Print only the lines below, from the very first to the one containing "(328, 239) = (318, 312): brown teapot -> none", exactly as they stand. Do not print pictures.

* _SUPPLIED DATA_:
● ● ● ● ●
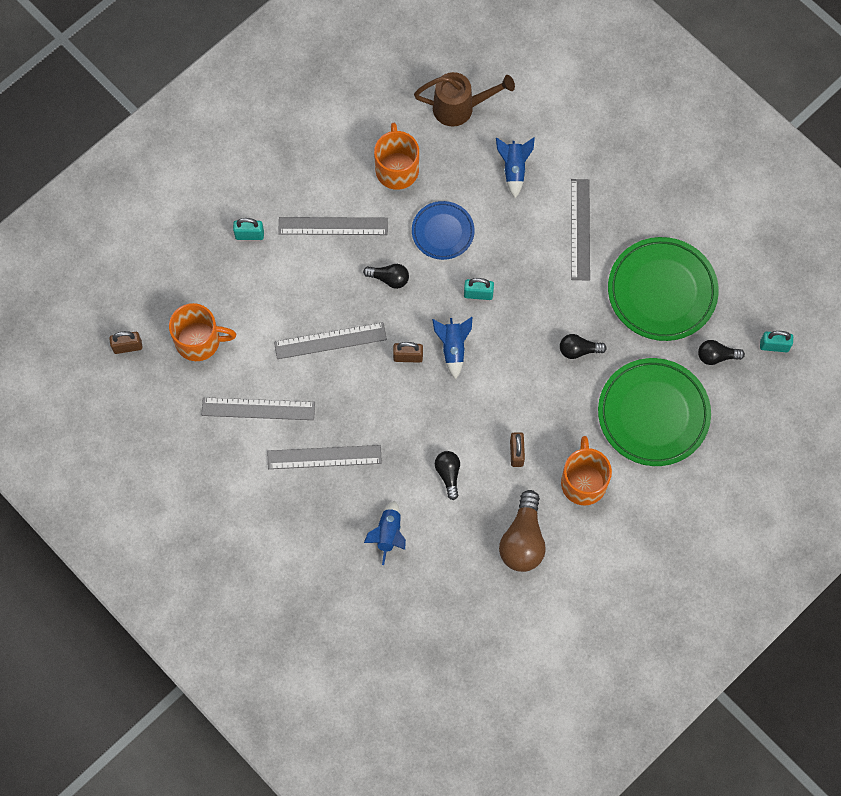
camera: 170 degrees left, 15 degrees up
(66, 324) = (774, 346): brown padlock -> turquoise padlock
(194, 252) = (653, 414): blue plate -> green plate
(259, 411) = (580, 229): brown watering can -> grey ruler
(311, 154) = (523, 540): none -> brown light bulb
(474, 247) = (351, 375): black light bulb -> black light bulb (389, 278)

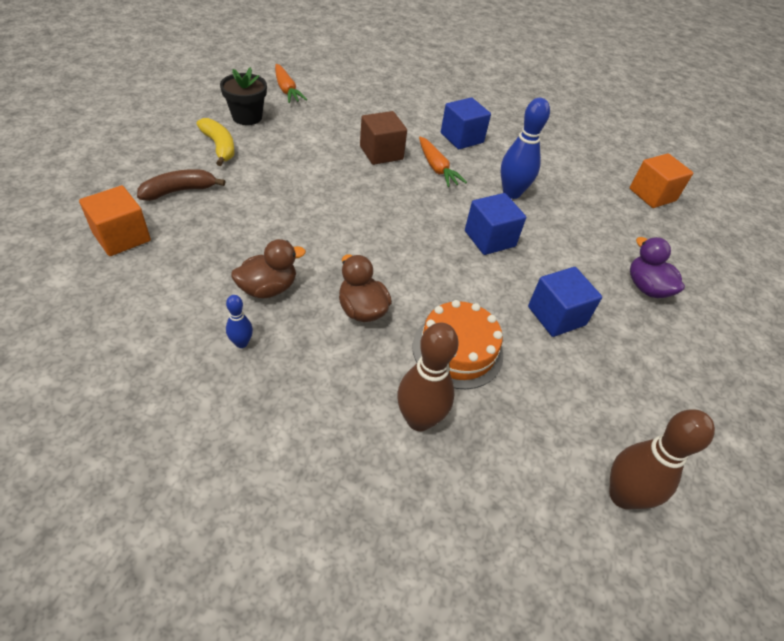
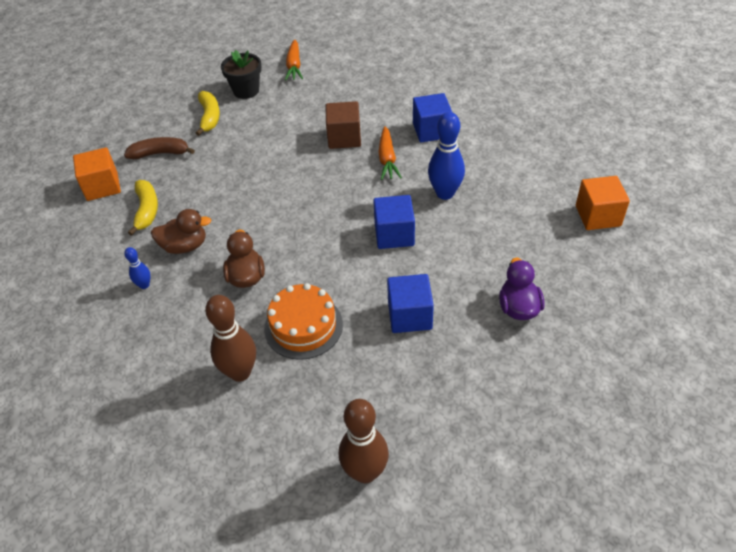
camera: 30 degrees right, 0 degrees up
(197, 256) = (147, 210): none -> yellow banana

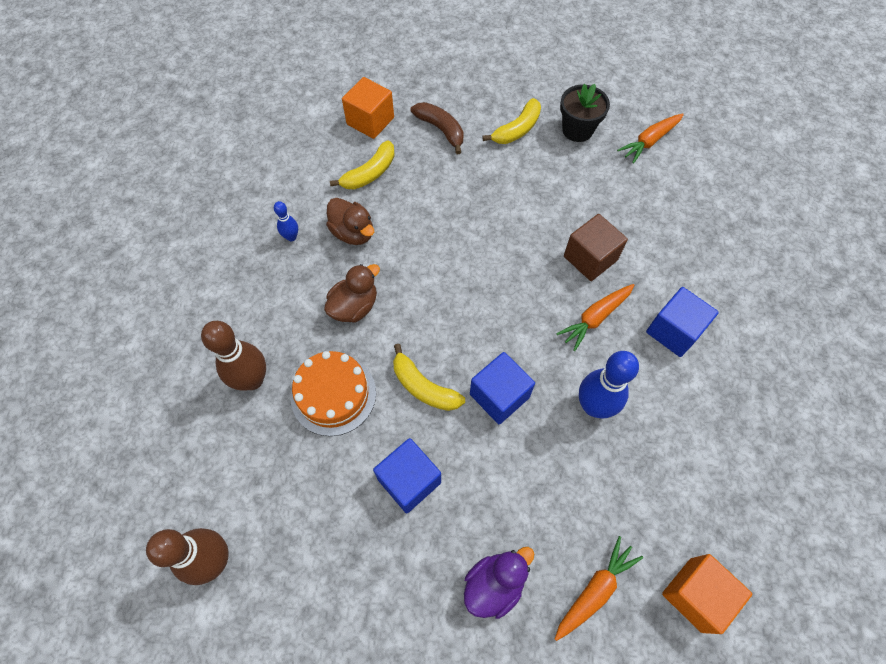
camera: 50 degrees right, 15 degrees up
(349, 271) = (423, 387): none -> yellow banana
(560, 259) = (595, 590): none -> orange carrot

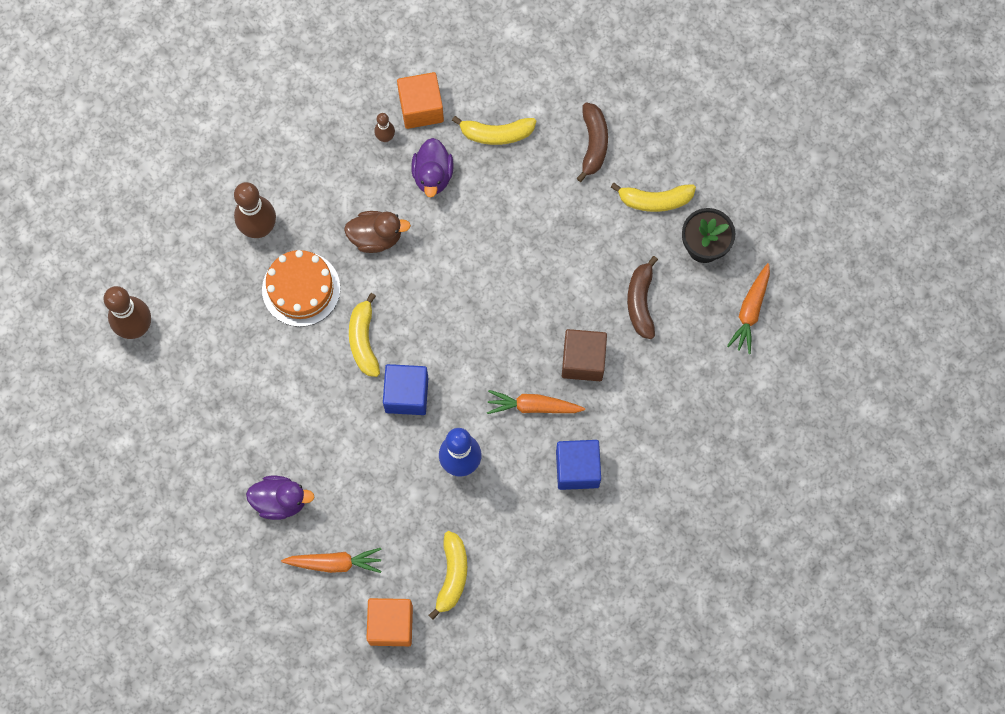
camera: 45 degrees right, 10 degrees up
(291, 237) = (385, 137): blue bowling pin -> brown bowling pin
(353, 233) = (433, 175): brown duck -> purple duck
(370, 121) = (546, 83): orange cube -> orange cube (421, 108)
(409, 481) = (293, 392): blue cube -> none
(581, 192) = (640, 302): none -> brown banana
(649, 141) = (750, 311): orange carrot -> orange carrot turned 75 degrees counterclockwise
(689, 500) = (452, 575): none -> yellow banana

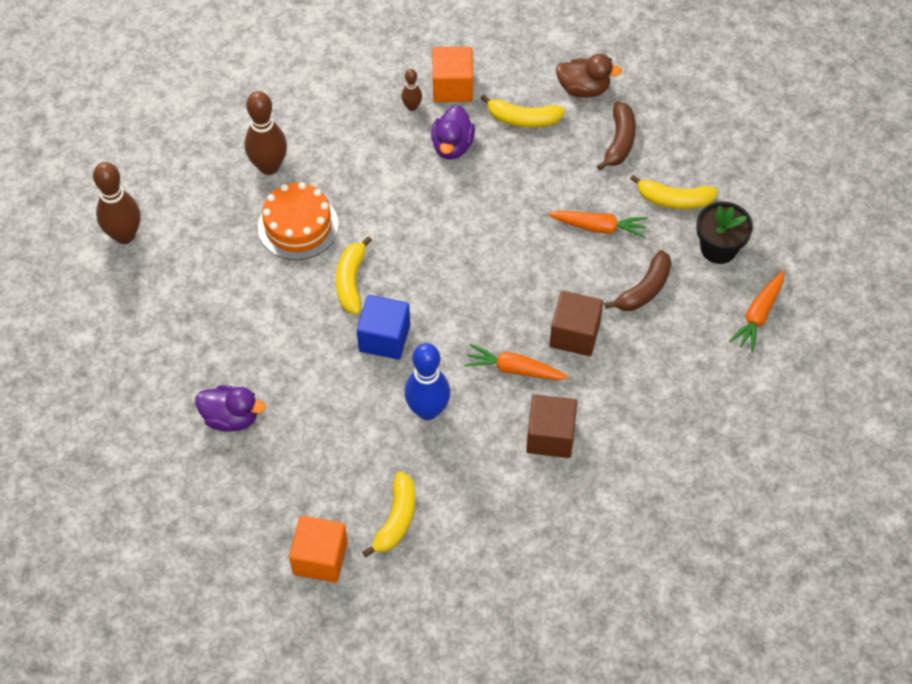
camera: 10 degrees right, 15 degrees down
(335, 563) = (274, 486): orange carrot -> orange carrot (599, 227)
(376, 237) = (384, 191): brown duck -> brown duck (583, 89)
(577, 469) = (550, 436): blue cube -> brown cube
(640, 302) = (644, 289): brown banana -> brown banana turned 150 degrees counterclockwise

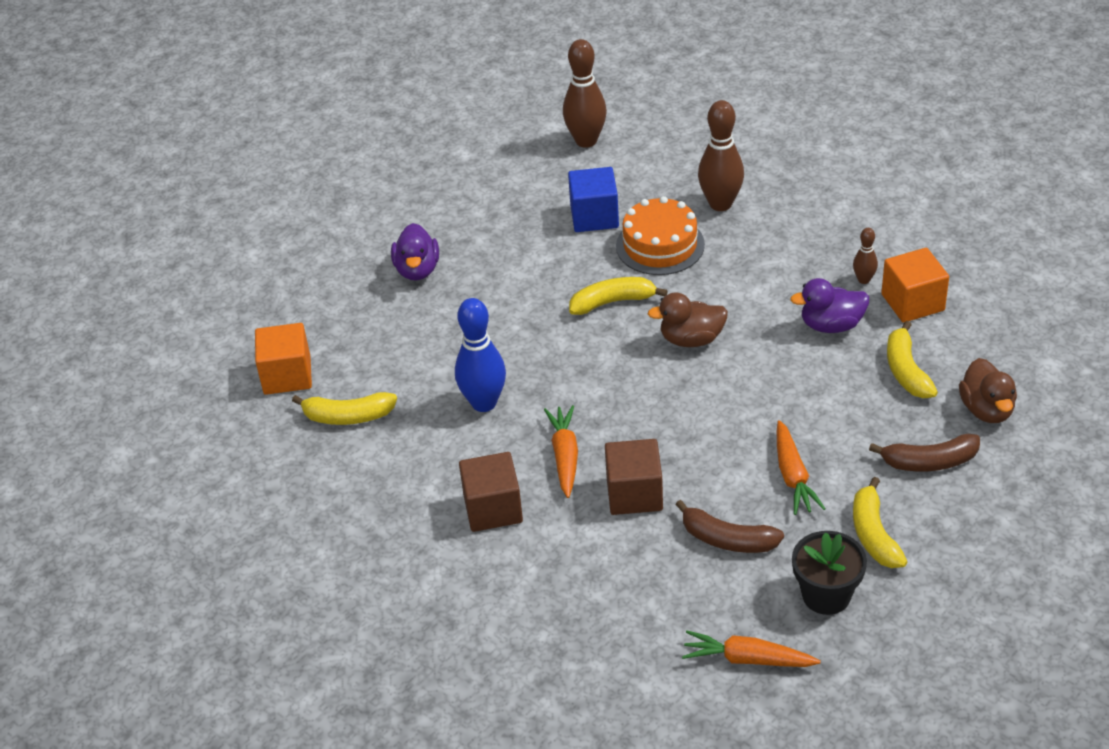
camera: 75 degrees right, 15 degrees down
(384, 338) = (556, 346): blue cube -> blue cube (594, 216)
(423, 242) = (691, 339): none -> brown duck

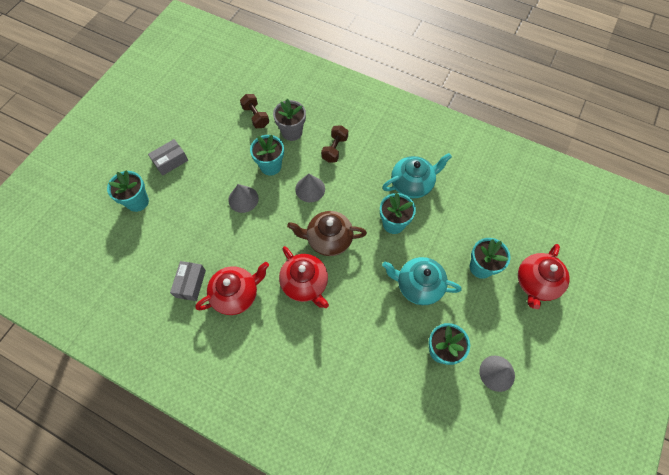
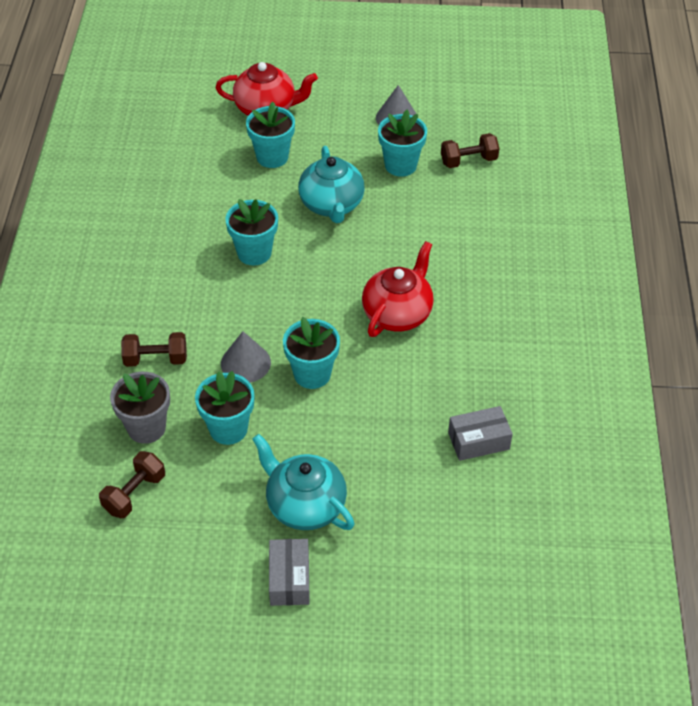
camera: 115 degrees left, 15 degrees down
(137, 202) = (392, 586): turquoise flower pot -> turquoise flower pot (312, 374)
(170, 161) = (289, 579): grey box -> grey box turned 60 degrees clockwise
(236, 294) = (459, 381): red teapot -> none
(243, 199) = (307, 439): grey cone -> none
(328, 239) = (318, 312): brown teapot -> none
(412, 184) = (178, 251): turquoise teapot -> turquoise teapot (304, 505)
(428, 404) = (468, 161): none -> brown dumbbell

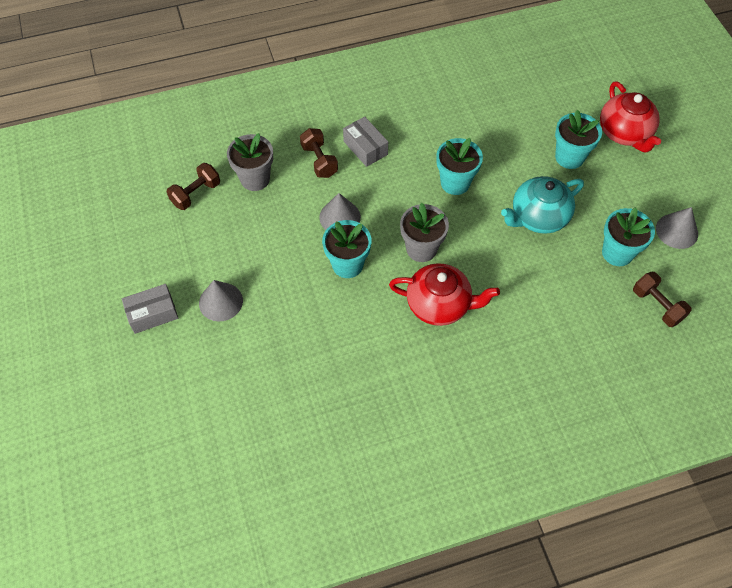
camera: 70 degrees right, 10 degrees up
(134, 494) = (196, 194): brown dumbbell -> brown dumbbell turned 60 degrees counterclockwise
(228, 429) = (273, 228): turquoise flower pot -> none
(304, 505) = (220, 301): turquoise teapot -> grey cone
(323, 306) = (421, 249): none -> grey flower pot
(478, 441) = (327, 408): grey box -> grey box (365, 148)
● ● ● ● ●
* _YOUR RESPONSE_:
camera: 170 degrees left, 15 degrees up
(66, 324) = (774, 346): brown padlock -> turquoise padlock
(194, 252) = (653, 414): blue plate -> green plate
(259, 411) = (580, 229): brown watering can -> grey ruler
(311, 154) = (523, 540): none -> brown light bulb
(474, 247) = (351, 375): black light bulb -> black light bulb (389, 278)

camera: 30 degrees right, 0 degrees up
(197, 256) = (147, 210): none -> yellow banana

camera: 50 degrees right, 15 degrees up
(349, 271) = (423, 387): none -> yellow banana
(560, 259) = (595, 590): none -> orange carrot

camera: 45 degrees right, 10 degrees up
(291, 237) = (385, 137): blue bowling pin -> brown bowling pin
(353, 233) = (433, 175): brown duck -> purple duck
(370, 121) = (546, 83): orange cube -> orange cube (421, 108)
(409, 481) = (293, 392): blue cube -> none
(581, 192) = (640, 302): none -> brown banana
(649, 141) = (750, 311): orange carrot -> orange carrot turned 75 degrees counterclockwise
(689, 500) = (452, 575): none -> yellow banana

camera: 10 degrees right, 15 degrees down
(335, 563) = (274, 486): orange carrot -> orange carrot (599, 227)
(376, 237) = (384, 191): brown duck -> brown duck (583, 89)
(577, 469) = (550, 436): blue cube -> brown cube
(640, 302) = (644, 289): brown banana -> brown banana turned 150 degrees counterclockwise

camera: 75 degrees right, 15 degrees down
(384, 338) = (556, 346): blue cube -> blue cube (594, 216)
(423, 242) = (691, 339): none -> brown duck

camera: 115 degrees left, 15 degrees down
(137, 202) = (392, 586): turquoise flower pot -> turquoise flower pot (312, 374)
(170, 161) = (289, 579): grey box -> grey box turned 60 degrees clockwise
(236, 294) = (459, 381): red teapot -> none
(243, 199) = (307, 439): grey cone -> none
(328, 239) = (318, 312): brown teapot -> none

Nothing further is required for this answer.